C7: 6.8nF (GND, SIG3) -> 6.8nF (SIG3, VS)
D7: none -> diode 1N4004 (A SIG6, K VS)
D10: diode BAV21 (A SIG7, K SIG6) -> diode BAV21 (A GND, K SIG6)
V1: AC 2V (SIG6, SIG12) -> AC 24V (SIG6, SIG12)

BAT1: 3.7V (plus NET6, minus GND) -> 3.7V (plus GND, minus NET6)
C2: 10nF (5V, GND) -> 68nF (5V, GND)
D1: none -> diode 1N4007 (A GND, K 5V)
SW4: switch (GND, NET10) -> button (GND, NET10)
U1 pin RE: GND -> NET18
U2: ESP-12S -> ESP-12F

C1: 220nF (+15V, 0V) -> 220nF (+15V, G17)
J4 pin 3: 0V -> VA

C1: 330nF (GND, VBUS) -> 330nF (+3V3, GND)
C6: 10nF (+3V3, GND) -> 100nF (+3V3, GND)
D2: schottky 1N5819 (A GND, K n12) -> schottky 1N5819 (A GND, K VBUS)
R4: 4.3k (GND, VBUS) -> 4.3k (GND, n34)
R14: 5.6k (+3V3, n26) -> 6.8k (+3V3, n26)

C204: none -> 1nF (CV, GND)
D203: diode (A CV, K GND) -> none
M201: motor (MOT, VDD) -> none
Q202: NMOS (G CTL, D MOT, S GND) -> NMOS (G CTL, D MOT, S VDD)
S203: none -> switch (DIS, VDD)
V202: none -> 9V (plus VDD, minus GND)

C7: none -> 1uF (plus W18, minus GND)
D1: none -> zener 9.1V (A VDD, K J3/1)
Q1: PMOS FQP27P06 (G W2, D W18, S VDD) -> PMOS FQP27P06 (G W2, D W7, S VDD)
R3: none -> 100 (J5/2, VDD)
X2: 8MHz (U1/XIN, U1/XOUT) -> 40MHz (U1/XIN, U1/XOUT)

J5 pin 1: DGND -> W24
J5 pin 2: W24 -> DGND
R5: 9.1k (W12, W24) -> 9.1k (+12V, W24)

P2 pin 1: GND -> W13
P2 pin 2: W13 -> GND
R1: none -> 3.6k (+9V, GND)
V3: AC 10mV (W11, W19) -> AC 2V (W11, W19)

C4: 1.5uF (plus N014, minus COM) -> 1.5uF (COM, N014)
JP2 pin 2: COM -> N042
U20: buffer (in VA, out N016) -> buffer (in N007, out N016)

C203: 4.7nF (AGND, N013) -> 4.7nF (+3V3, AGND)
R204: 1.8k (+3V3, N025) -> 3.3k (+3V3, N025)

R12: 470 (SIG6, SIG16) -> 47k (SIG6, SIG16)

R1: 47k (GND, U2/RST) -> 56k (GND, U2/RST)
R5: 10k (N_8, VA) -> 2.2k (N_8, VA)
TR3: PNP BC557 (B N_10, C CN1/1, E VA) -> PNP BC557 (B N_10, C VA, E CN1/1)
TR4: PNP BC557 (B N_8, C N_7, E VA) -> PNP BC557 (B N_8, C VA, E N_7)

▶ _WHAT YOU HAVE TO DO_:
The reply must hold exactly the lines from the one containing "J5 pin 1: DGND -> W24" to the last line of the entries, and nothing more.

▶ _YOUR SOLUTION_:
J5 pin 1: DGND -> W24
J5 pin 2: W24 -> DGND
R5: 9.1k (W12, W24) -> 9.1k (+12V, W24)

P2 pin 1: GND -> W13
P2 pin 2: W13 -> GND
R1: none -> 3.6k (+9V, GND)
V3: AC 10mV (W11, W19) -> AC 2V (W11, W19)

C4: 1.5uF (plus N014, minus COM) -> 1.5uF (COM, N014)
JP2 pin 2: COM -> N042
U20: buffer (in VA, out N016) -> buffer (in N007, out N016)

C203: 4.7nF (AGND, N013) -> 4.7nF (+3V3, AGND)
R204: 1.8k (+3V3, N025) -> 3.3k (+3V3, N025)

R12: 470 (SIG6, SIG16) -> 47k (SIG6, SIG16)

R1: 47k (GND, U2/RST) -> 56k (GND, U2/RST)
R5: 10k (N_8, VA) -> 2.2k (N_8, VA)
TR3: PNP BC557 (B N_10, C CN1/1, E VA) -> PNP BC557 (B N_10, C VA, E CN1/1)
TR4: PNP BC557 (B N_8, C N_7, E VA) -> PNP BC557 (B N_8, C VA, E N_7)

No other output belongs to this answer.